■ Task to complete
Could you write out, word for word, each line from the one containing "Q1: PNP 2N2907" to the last line of the data below, both included and nothing more?

───── Entries provided

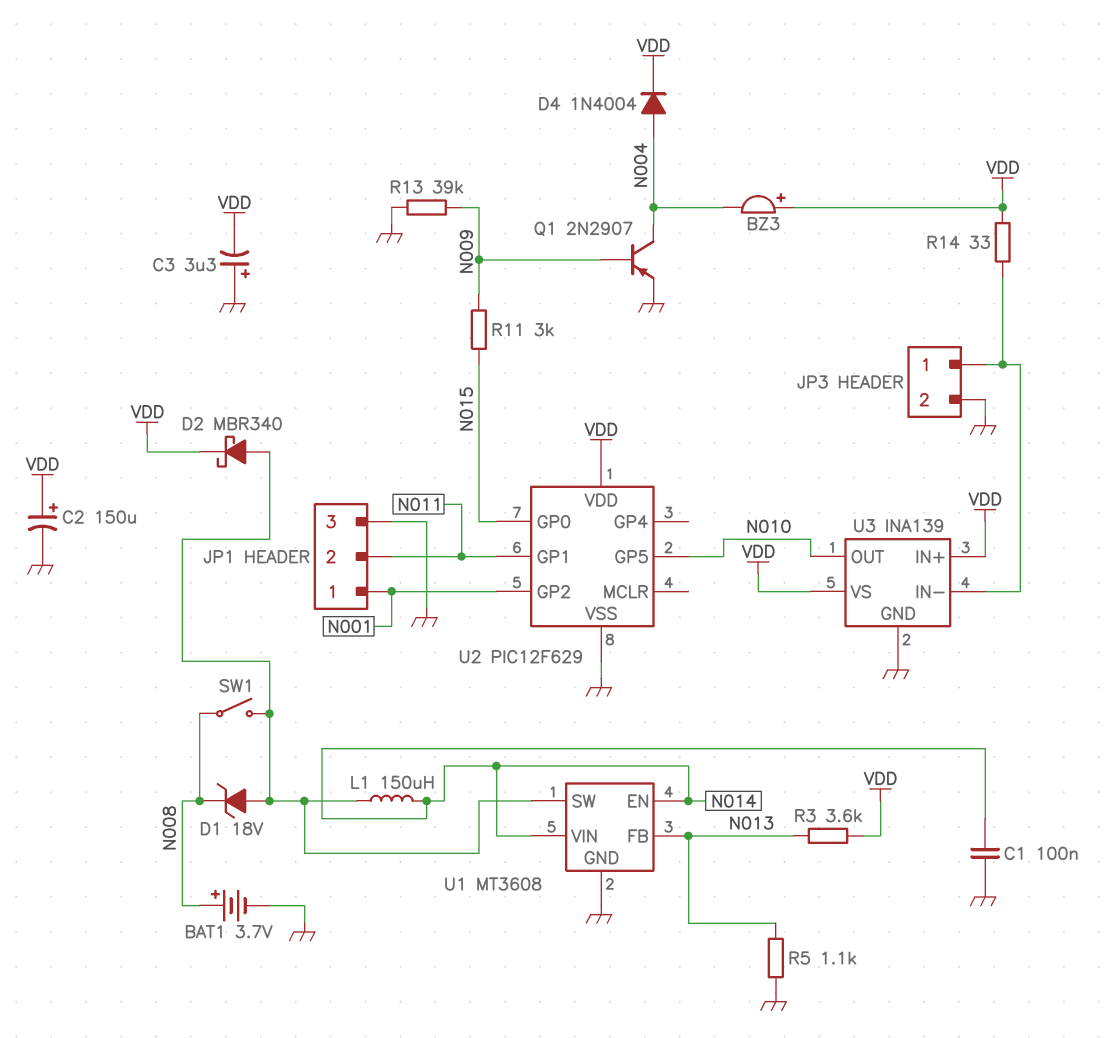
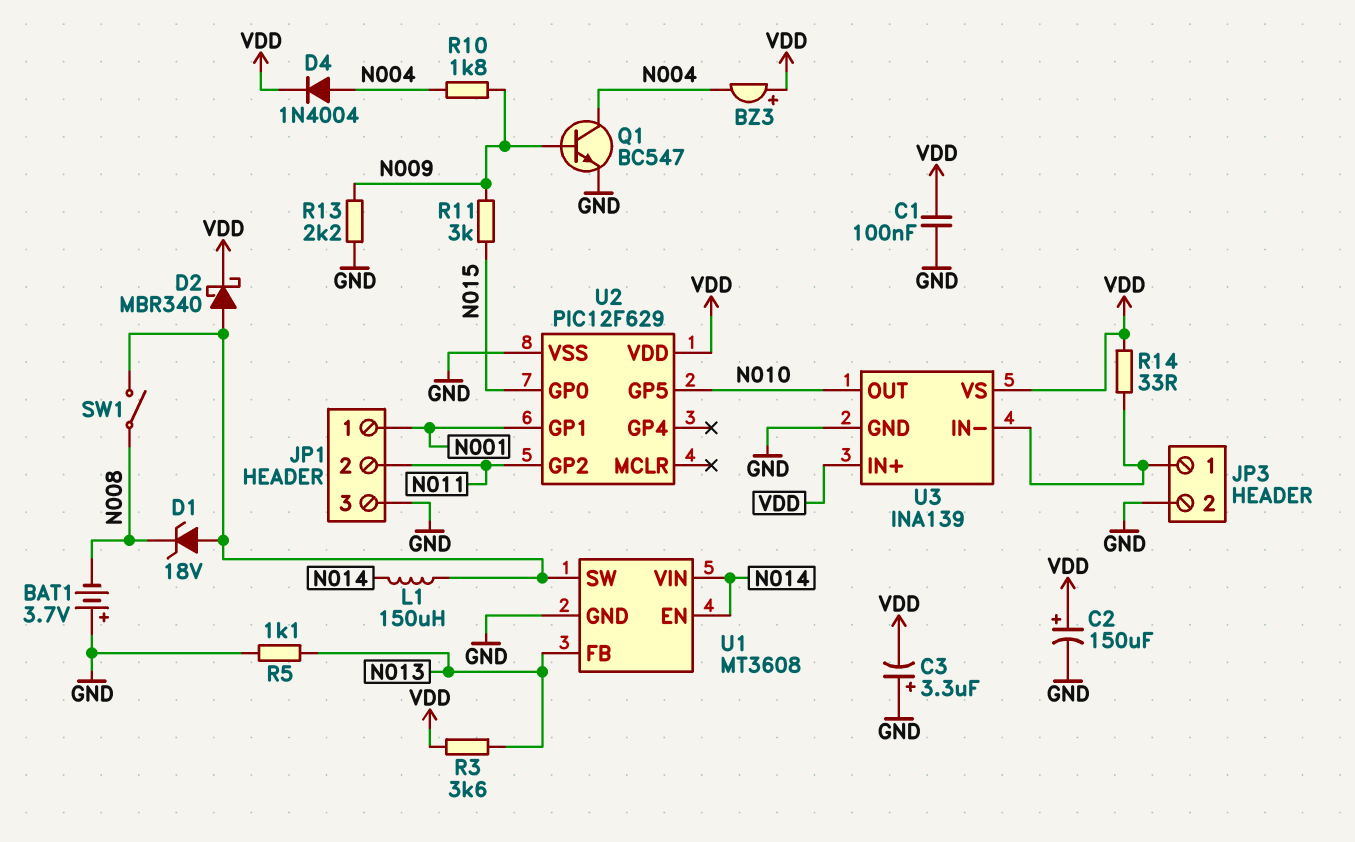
BAT1: 3.7V (plus N008, minus GND) -> 3.7V (plus GND, minus N008)
C1: 100nF (GND, N014) -> 100nF (GND, VDD)
Q1: PNP 2N2907 (B N009, C N004, E GND) -> NPN BC547 (B N009, C N004, E GND)
R10: none -> 1.8k (N004, N009)
R13: 39k (GND, N009) -> 2.2k (GND, N009)
U2 pin GP1: N011 -> N001
U2 pin GP2: N001 -> N011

──────────

■ Reply to the exercise
Q1: PNP 2N2907 (B N009, C N004, E GND) -> NPN BC547 (B N009, C N004, E GND)
R10: none -> 1.8k (N004, N009)
R13: 39k (GND, N009) -> 2.2k (GND, N009)
U2 pin GP1: N011 -> N001
U2 pin GP2: N001 -> N011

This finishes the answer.